» Exercise brief: Could the data below be copied exactly, minus the pictures?

» Input for this task:
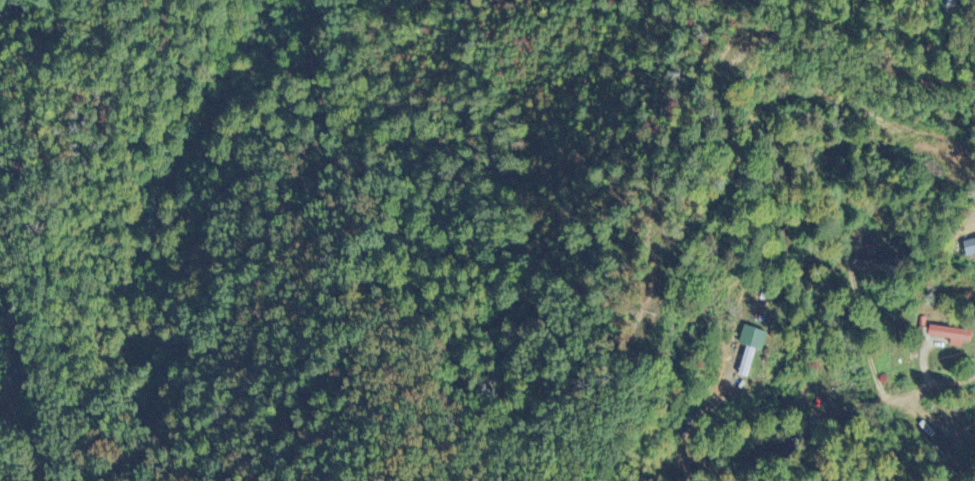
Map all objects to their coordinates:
road: (290, 29)
building: (968, 249)
building: (862, 263)
building: (948, 337)
building: (747, 350)
road: (684, 435)

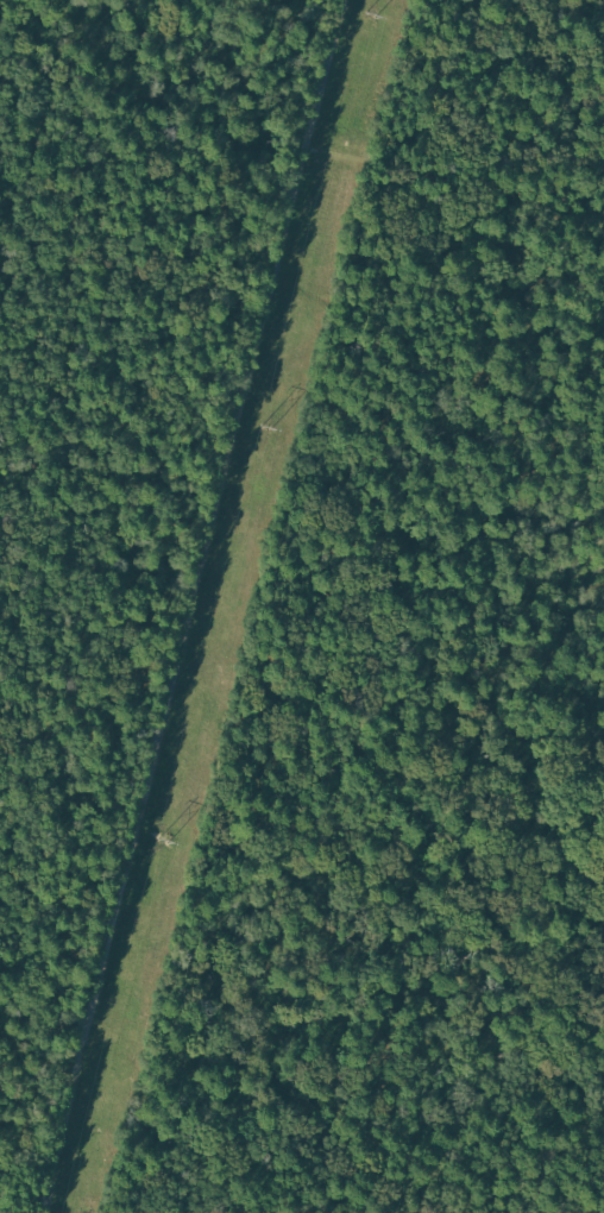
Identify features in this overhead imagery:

» Answer to this exercise:
Map all objects to their coordinates:
road: (290, 29)
building: (968, 249)
building: (862, 263)
building: (948, 337)
building: (747, 350)
road: (684, 435)

Identify features in this overhead imagery:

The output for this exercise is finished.